§ EXERCISE GOAL: After counting the lines below that hold the word "white", reply with the count and nothing else.

§ TASK INPUT:
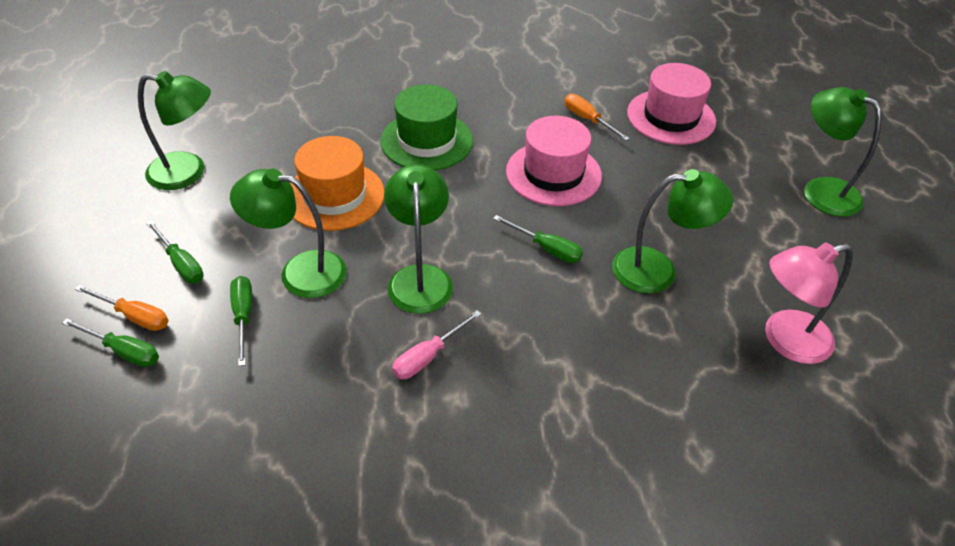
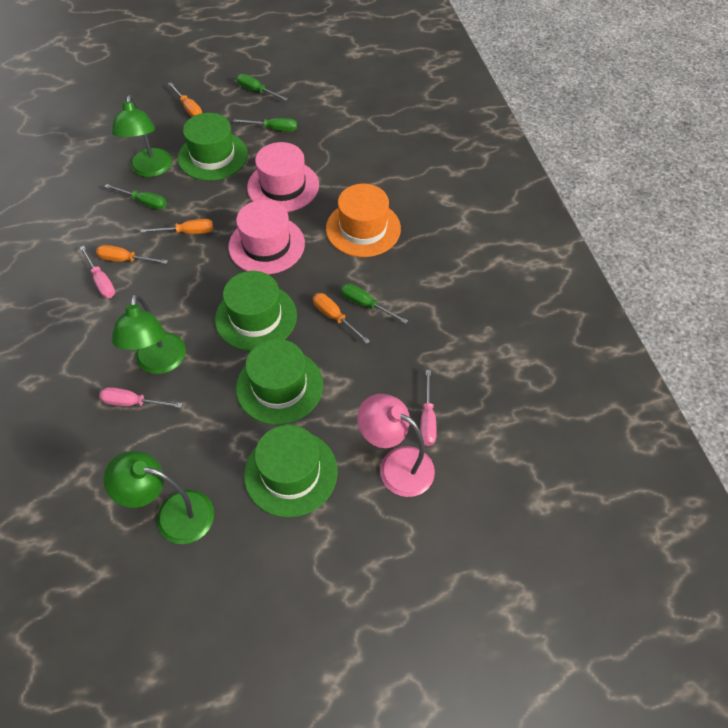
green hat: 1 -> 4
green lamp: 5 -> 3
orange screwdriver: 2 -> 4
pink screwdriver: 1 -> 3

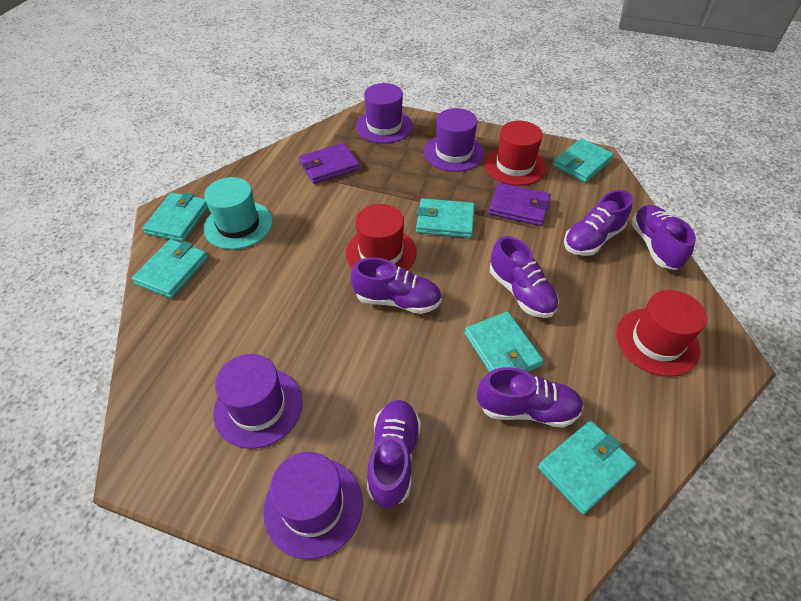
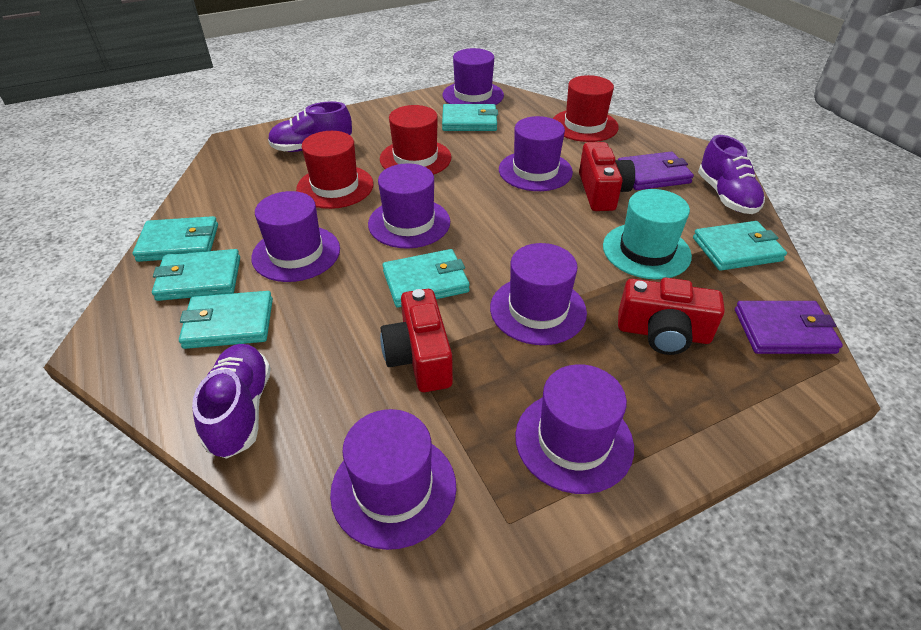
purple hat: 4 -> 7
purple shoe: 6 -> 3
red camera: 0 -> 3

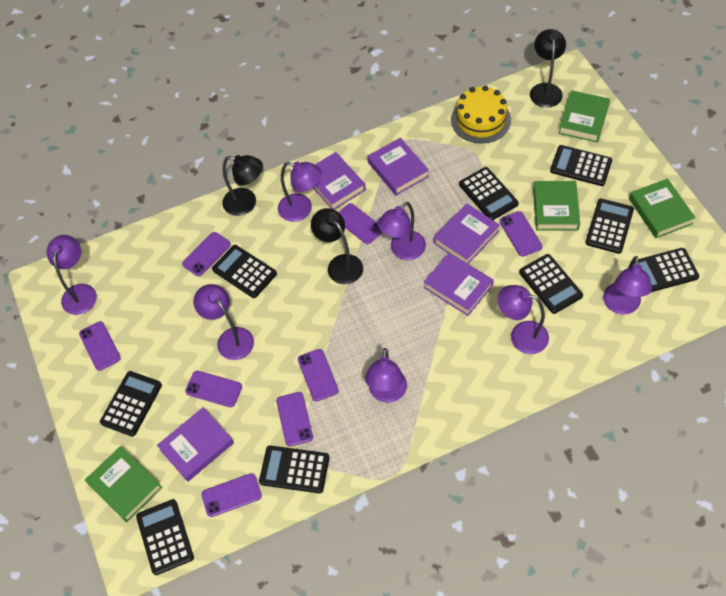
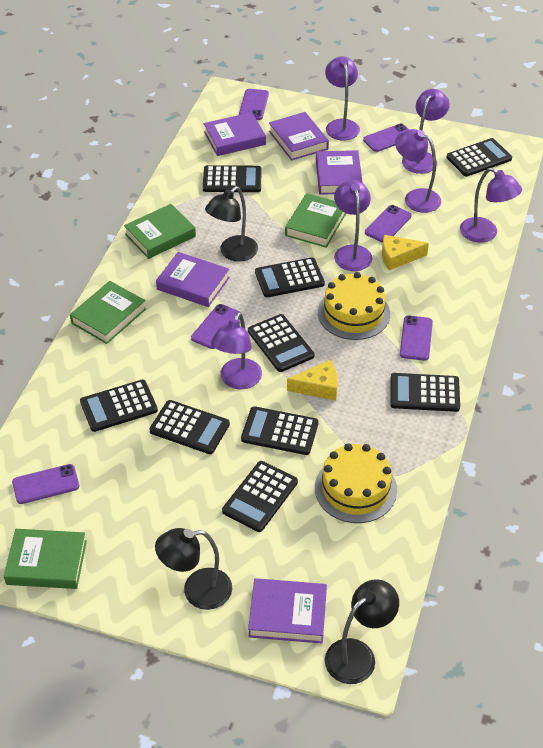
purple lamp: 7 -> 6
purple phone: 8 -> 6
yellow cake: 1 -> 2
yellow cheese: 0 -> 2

--

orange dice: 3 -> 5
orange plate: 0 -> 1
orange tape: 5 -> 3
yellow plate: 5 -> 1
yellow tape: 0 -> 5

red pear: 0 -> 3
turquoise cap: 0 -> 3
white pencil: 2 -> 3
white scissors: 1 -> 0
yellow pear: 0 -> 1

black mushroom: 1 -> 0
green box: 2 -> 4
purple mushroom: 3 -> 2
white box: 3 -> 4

...

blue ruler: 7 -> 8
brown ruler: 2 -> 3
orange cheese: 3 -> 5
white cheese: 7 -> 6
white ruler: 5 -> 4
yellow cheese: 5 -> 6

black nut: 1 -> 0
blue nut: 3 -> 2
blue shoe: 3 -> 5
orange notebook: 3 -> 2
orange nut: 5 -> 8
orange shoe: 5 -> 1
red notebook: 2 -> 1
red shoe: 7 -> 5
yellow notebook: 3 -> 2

§ OUTPUT FOR THIS TASK: 5